== WORK ORDER ==
The span to be transcribed begins with the line that contains "lime tile A3:B3" and ends with the last line of the listing; copy it exactly and include nothing else.

=== GIVEN MATERIAL ===

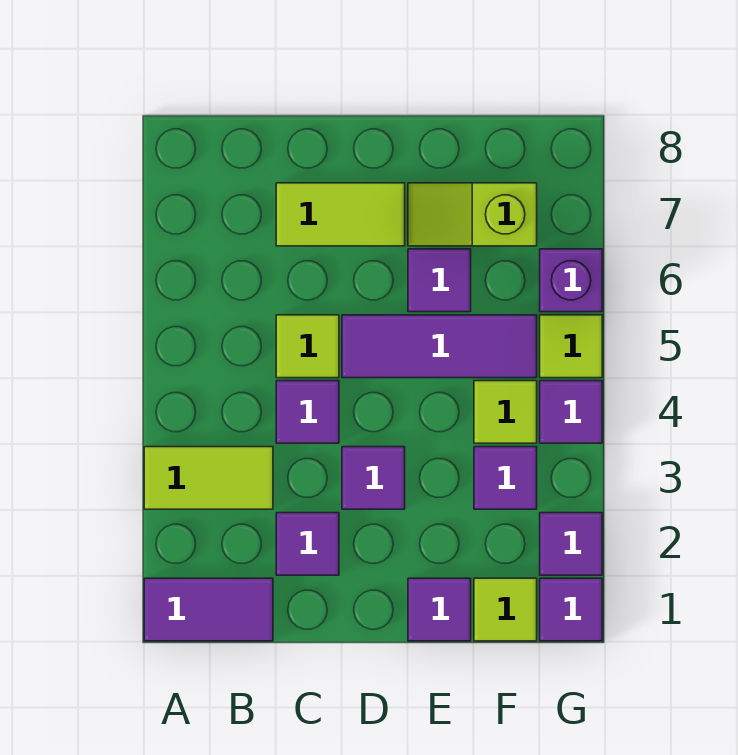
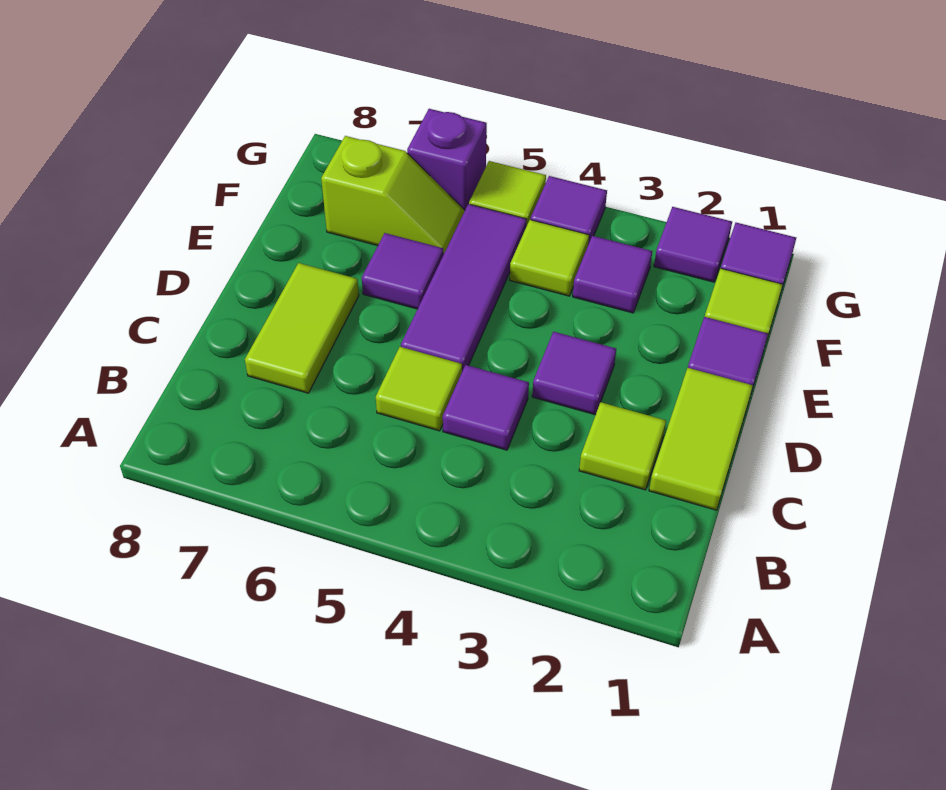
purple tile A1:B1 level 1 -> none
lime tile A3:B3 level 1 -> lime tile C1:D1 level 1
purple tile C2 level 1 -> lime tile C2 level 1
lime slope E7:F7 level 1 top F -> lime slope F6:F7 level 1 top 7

===

== SOLUTION TO THIS EXERCISE ==
lime tile A3:B3 level 1 -> lime tile C1:D1 level 1
purple tile C2 level 1 -> lime tile C2 level 1
lime slope E7:F7 level 1 top F -> lime slope F6:F7 level 1 top 7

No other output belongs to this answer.